## EXERCISE
Please return the data that follows precisely as written, but without the images.

## DATA SECTION
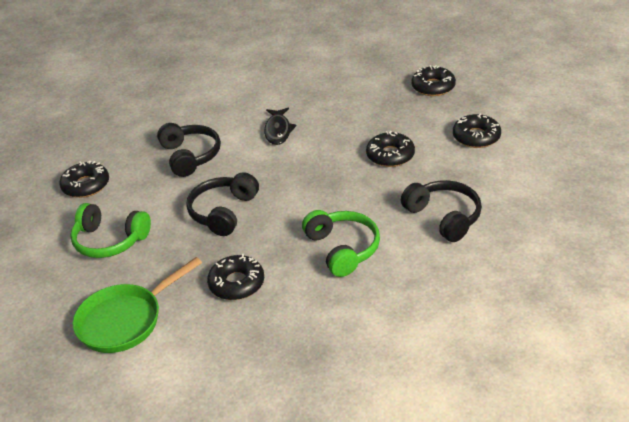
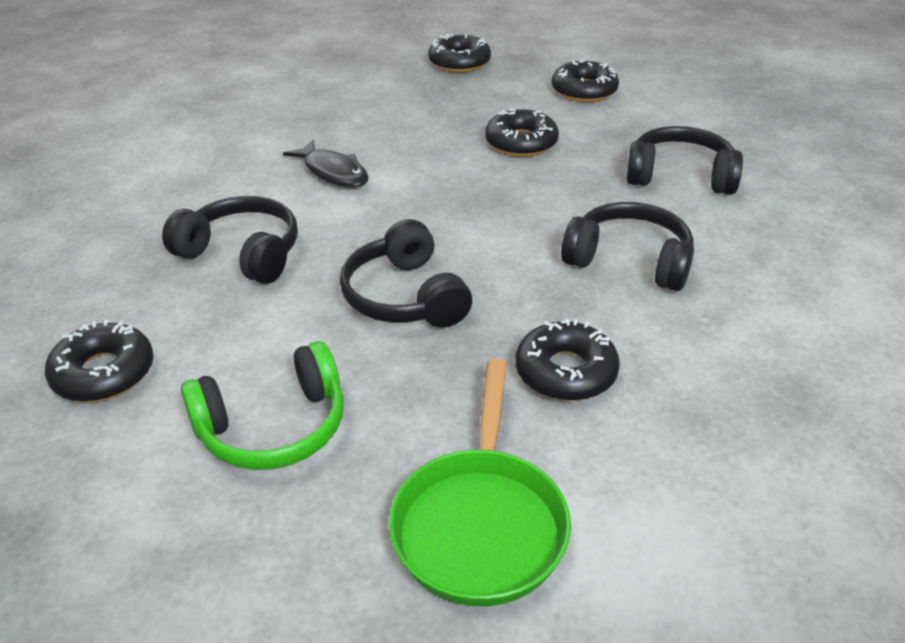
camera: 45 degrees left, 0 degrees up
green headphones [302,210,380,277] -> black headphones [561,202,694,291]

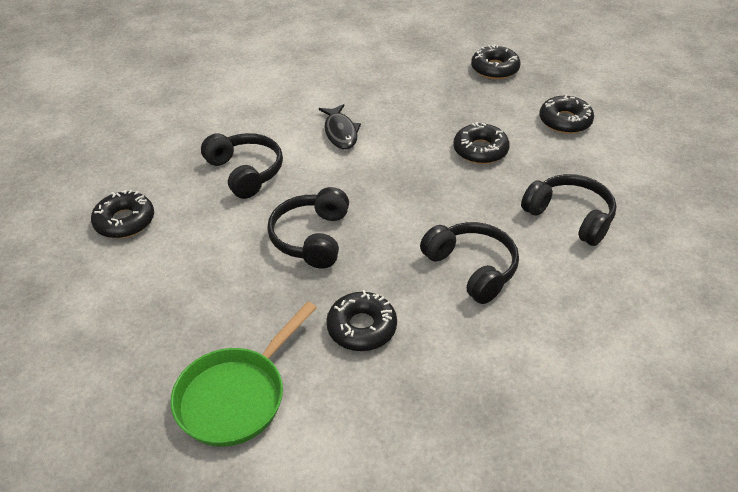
camera: 30 degrees right, 5 degrees up
green headphones [181,341,344,470] -> none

## PROBLEM SOLUTION
camera: 45 degrees left, 0 degrees up
green headphones [302,210,380,277] -> black headphones [561,202,694,291]

camera: 30 degrees right, 5 degrees up
green headphones [181,341,344,470] -> none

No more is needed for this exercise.